**WHAT YOU SHOULD DO**
Could you reproduce all the entries under this sentence exactly, leaving the images aside?

══ MATERIAL PROVIDED

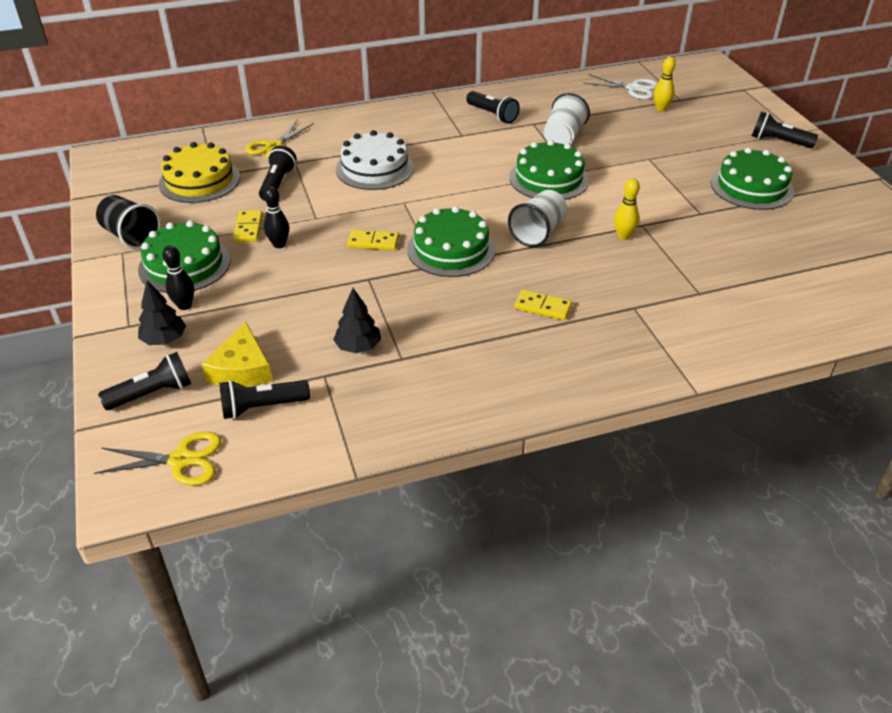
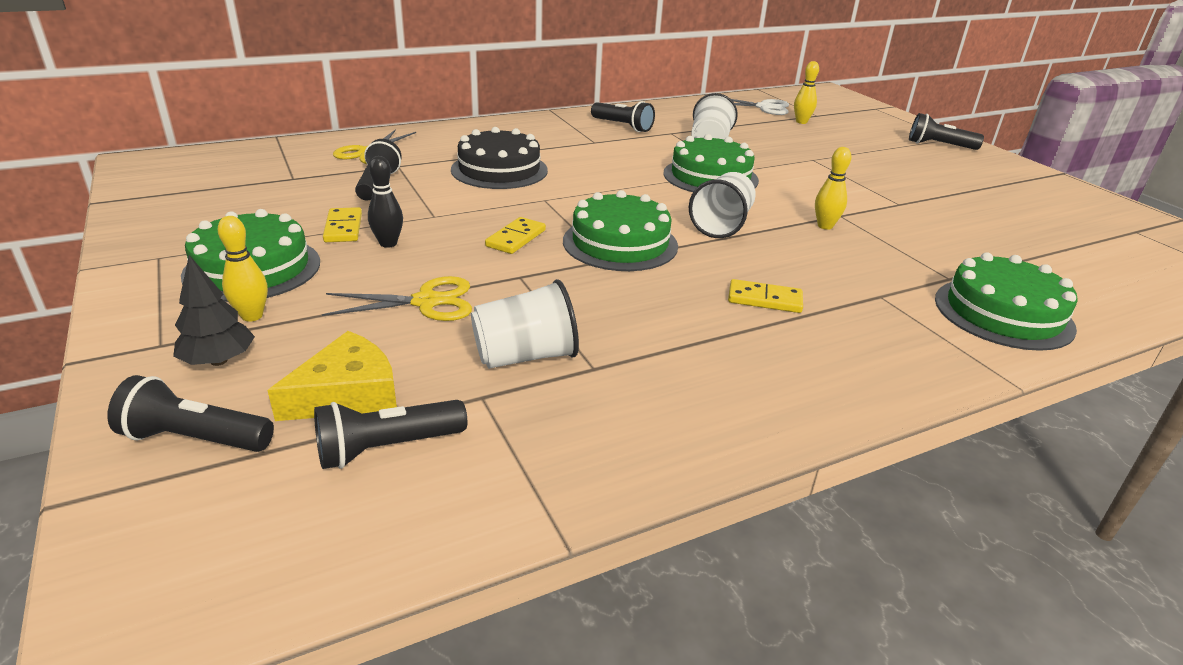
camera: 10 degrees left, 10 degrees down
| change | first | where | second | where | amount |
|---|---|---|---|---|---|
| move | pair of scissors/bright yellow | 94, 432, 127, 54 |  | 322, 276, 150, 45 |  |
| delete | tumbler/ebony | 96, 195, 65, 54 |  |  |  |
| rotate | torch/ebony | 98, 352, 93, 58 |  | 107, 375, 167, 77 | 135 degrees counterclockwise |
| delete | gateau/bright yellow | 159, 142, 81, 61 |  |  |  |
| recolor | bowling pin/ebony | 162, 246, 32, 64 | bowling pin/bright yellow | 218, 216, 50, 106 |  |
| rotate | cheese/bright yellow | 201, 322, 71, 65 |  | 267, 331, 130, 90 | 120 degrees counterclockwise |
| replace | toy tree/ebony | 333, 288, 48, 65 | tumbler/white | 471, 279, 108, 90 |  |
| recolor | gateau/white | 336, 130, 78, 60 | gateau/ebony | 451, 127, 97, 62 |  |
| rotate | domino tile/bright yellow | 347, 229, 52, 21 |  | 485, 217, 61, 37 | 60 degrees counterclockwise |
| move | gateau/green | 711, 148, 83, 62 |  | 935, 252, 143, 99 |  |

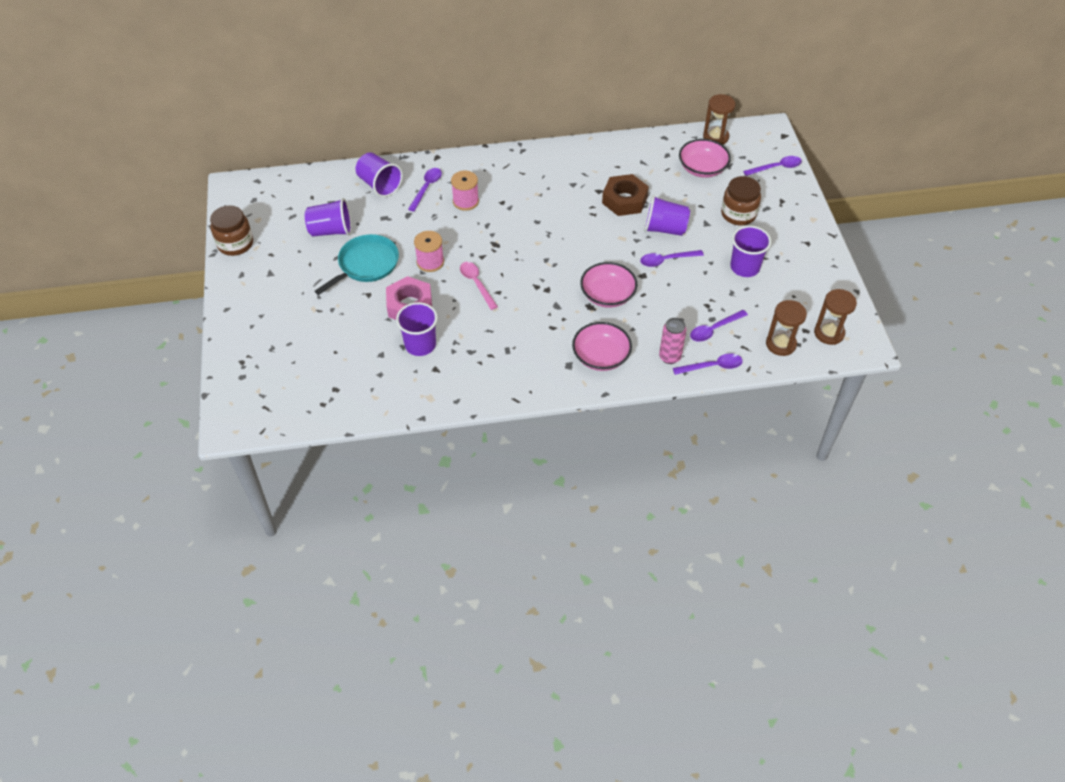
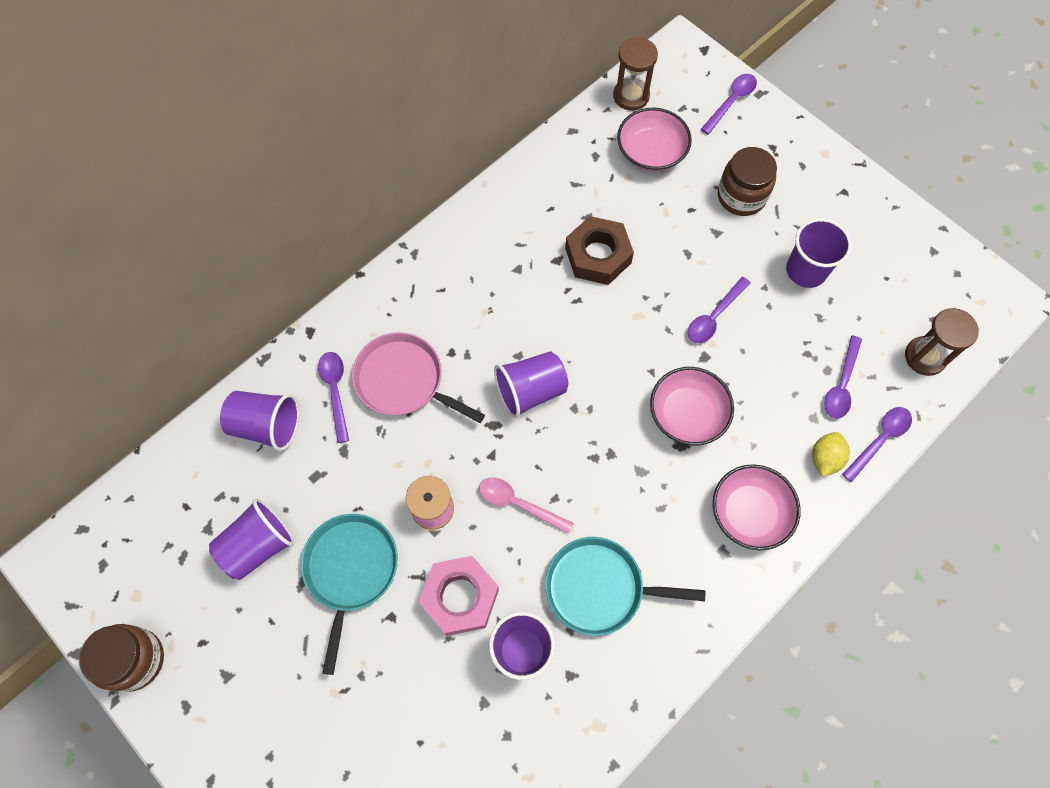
camera: 35 degrees left, 15 degrees up
| change | first | where | second | where | amount |
|---|---|---|---|---|---|
| replace | reel of thread/rose-pink | 451, 171, 28, 40 | skillet/rose-pink | 352, 332, 133, 91 |  |
| move | tumbler/violet | 644, 195, 46, 41 |  | 494, 351, 74, 67 |  |
| replace | soda can/rose-pink | 659, 318, 27, 46 | lemon/bright yellow | 812, 432, 38, 45 |  |
| delete | sandglass/brown | 814, 289, 43, 56 |  |  |  |
| insert |  |  | skillet/turquoise | 545, 537, 160, 99 |  |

════

**COMPLETED TASK**
camera: 10 degrees left, 10 degrees down
| change | first | where | second | where | amount |
|---|---|---|---|---|---|
| move | pair of scissors/bright yellow | 94, 432, 127, 54 |  | 322, 276, 150, 45 |  |
| delete | tumbler/ebony | 96, 195, 65, 54 |  |  |  |
| rotate | torch/ebony | 98, 352, 93, 58 |  | 107, 375, 167, 77 | 135 degrees counterclockwise |
| delete | gateau/bright yellow | 159, 142, 81, 61 |  |  |  |
| recolor | bowling pin/ebony | 162, 246, 32, 64 | bowling pin/bright yellow | 218, 216, 50, 106 |  |
| rotate | cheese/bright yellow | 201, 322, 71, 65 |  | 267, 331, 130, 90 | 120 degrees counterclockwise |
| replace | toy tree/ebony | 333, 288, 48, 65 | tumbler/white | 471, 279, 108, 90 |  |
| recolor | gateau/white | 336, 130, 78, 60 | gateau/ebony | 451, 127, 97, 62 |  |
| rotate | domino tile/bright yellow | 347, 229, 52, 21 |  | 485, 217, 61, 37 | 60 degrees counterclockwise |
| move | gateau/green | 711, 148, 83, 62 |  | 935, 252, 143, 99 |  |

camera: 35 degrees left, 15 degrees up
| change | first | where | second | where | amount |
|---|---|---|---|---|---|
| replace | reel of thread/rose-pink | 451, 171, 28, 40 | skillet/rose-pink | 352, 332, 133, 91 |  |
| move | tumbler/violet | 644, 195, 46, 41 |  | 494, 351, 74, 67 |  |
| replace | soda can/rose-pink | 659, 318, 27, 46 | lemon/bright yellow | 812, 432, 38, 45 |  |
| delete | sandglass/brown | 814, 289, 43, 56 |  |  |  |
| insert |  |  | skillet/turquoise | 545, 537, 160, 99 |  |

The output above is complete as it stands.